(What the task asks):
Please list every line in the items below that contains the string "kern".

(Dataset entries):
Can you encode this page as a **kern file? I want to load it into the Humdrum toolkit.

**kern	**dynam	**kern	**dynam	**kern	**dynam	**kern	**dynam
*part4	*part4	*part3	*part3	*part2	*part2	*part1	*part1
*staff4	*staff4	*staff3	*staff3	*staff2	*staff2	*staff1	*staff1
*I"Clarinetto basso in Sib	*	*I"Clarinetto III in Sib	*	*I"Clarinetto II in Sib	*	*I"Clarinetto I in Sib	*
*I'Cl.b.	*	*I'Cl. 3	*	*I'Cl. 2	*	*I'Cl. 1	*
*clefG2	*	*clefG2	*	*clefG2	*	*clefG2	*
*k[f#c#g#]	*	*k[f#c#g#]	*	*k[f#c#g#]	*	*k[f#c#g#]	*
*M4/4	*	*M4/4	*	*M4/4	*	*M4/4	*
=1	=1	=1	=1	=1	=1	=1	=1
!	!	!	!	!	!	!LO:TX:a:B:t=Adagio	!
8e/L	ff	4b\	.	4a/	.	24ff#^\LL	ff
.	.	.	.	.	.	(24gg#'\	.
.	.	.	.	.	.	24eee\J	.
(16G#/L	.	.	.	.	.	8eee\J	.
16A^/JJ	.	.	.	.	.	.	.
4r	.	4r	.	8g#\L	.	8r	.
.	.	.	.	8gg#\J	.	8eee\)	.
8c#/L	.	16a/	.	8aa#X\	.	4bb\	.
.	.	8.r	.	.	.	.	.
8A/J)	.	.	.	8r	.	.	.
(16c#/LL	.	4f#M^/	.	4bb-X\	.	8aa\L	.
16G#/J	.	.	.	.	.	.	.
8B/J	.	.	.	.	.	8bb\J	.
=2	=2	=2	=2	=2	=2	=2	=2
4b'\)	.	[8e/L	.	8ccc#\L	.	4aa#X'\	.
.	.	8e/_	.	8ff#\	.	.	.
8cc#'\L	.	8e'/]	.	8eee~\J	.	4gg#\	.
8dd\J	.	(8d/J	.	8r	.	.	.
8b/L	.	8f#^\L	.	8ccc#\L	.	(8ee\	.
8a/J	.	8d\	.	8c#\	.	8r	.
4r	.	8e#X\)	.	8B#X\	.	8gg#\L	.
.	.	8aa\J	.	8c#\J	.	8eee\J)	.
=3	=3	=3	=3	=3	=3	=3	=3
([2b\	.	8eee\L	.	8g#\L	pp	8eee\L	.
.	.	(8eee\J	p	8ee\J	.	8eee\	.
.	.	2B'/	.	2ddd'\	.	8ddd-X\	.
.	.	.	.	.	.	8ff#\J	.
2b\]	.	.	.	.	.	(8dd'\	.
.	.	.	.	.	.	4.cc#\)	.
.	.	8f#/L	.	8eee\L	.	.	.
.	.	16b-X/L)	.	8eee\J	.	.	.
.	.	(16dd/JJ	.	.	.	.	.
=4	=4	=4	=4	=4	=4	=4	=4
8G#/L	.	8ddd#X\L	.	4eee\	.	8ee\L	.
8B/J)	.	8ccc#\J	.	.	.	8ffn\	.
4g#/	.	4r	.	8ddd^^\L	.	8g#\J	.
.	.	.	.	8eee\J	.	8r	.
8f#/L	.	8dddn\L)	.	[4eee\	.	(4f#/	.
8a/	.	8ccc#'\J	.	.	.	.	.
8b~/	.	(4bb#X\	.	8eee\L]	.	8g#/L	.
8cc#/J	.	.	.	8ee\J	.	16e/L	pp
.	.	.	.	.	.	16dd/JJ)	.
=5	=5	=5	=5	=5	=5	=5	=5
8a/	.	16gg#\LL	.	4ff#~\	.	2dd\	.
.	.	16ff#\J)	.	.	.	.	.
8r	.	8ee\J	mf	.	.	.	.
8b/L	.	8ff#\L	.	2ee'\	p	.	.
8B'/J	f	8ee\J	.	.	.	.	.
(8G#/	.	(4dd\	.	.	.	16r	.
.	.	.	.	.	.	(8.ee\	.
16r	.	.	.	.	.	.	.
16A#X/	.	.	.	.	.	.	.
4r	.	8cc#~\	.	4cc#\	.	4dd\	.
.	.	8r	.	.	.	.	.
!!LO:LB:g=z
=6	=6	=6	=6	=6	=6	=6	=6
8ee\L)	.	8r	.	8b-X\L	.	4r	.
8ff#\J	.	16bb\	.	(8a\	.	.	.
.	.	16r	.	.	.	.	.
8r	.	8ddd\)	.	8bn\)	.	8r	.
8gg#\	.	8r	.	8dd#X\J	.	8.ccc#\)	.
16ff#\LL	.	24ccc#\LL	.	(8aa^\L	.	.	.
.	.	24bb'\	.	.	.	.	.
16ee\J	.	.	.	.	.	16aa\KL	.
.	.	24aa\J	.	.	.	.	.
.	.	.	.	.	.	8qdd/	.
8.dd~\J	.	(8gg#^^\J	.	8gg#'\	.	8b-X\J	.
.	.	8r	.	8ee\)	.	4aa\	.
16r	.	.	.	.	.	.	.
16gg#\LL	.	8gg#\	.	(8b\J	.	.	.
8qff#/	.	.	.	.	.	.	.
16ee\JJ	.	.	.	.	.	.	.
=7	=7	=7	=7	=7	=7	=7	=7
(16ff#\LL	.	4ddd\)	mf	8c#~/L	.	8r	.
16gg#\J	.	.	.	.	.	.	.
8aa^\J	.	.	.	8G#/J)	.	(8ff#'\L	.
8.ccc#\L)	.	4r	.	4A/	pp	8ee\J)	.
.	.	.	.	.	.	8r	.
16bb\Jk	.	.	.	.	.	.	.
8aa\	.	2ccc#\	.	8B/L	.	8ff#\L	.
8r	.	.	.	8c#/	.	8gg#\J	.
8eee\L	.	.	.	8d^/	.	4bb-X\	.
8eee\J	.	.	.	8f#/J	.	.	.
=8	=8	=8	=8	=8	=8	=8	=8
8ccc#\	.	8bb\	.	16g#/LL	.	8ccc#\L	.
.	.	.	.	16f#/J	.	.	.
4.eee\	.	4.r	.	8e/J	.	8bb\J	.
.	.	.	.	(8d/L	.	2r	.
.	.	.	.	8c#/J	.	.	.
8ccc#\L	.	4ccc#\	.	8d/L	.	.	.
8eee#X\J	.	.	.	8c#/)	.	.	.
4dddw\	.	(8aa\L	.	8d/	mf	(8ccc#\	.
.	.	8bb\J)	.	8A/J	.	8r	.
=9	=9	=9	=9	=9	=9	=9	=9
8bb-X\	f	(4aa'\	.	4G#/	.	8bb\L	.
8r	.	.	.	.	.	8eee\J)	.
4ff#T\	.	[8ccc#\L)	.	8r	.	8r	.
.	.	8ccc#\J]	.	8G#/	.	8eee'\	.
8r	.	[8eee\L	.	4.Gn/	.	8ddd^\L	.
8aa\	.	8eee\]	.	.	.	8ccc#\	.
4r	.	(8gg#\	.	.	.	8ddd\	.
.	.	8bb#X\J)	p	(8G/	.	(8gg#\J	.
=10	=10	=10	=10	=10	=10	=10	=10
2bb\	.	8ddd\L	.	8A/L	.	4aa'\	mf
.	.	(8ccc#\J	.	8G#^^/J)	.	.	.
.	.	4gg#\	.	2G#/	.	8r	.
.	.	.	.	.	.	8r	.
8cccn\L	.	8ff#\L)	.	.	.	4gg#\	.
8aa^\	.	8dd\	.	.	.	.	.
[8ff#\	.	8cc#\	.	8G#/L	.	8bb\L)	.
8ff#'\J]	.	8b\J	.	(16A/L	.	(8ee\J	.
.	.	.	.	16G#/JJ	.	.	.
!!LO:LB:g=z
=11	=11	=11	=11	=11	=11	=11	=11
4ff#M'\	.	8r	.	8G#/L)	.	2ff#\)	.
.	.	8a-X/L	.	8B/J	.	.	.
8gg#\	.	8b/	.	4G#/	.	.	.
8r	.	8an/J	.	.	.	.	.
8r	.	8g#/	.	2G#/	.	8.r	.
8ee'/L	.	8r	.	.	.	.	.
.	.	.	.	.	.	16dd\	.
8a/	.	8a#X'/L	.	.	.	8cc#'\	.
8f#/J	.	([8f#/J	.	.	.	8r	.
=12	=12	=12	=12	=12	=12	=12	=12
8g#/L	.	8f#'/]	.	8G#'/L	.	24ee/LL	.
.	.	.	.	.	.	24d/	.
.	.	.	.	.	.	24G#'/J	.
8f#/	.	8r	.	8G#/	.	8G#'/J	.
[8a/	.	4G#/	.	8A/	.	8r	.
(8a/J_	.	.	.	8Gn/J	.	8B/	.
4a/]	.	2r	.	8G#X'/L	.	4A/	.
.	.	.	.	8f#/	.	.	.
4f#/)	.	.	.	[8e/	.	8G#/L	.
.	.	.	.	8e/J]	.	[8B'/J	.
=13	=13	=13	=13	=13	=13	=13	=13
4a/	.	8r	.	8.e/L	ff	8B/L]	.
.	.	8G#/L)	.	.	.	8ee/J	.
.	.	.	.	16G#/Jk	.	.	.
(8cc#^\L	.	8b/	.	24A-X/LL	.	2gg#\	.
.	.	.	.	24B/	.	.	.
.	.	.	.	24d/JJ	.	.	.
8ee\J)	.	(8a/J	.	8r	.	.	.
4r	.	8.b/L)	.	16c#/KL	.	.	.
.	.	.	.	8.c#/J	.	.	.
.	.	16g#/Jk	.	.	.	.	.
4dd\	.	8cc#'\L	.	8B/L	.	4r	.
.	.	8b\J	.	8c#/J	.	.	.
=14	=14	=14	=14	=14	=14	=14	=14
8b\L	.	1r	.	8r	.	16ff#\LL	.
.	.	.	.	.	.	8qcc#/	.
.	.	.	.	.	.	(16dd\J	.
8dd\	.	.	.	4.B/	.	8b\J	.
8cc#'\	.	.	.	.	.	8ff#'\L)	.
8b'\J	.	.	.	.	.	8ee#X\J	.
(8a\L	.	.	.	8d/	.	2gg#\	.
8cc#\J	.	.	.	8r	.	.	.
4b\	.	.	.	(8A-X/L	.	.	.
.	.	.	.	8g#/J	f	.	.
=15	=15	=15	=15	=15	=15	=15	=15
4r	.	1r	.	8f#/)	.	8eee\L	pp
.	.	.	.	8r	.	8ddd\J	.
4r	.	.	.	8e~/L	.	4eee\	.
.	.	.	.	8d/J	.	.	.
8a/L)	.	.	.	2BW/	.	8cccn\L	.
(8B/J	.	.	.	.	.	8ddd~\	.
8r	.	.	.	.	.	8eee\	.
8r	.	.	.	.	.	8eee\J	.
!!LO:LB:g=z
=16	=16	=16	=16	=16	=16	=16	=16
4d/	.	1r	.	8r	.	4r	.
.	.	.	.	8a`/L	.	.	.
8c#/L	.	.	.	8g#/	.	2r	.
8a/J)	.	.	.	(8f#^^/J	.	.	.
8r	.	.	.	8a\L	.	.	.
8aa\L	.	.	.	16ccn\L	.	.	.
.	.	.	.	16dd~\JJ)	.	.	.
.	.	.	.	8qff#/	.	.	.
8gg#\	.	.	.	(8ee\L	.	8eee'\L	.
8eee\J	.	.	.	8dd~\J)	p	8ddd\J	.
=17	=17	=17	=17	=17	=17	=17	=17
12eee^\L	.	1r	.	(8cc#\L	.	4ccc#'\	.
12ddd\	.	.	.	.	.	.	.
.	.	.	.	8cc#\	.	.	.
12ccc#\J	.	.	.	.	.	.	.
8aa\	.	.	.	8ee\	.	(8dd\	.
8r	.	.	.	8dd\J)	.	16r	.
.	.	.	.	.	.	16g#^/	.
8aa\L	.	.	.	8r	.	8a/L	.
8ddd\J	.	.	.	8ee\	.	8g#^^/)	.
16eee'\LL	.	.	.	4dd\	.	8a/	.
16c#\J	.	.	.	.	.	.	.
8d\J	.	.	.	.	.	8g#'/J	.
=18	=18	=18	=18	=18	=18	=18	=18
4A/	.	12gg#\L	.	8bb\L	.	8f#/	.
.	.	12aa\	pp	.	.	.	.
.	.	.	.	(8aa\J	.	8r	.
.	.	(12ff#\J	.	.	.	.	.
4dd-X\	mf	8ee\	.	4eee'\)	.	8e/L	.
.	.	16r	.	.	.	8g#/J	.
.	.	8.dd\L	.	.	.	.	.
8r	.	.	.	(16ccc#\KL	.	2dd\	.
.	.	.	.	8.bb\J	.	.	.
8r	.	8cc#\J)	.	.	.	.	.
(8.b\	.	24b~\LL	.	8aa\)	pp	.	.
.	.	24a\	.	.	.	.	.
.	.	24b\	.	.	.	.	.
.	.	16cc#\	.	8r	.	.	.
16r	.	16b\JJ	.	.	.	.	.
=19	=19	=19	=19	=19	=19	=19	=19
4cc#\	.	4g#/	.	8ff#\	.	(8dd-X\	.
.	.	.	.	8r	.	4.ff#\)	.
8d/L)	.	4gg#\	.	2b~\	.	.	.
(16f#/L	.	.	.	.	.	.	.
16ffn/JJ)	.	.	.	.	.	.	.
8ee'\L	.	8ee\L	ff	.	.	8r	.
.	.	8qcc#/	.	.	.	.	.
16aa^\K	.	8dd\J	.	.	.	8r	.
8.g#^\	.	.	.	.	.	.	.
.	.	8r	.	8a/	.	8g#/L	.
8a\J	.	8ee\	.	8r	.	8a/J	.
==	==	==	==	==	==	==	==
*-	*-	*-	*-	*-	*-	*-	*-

(Finished answer):
Can you encode this page as a **kern file? I want to load it into the Humdrum toolkit.
**kern	**dynam	**kern	**dynam	**kern	**dynam	**kern	**dynam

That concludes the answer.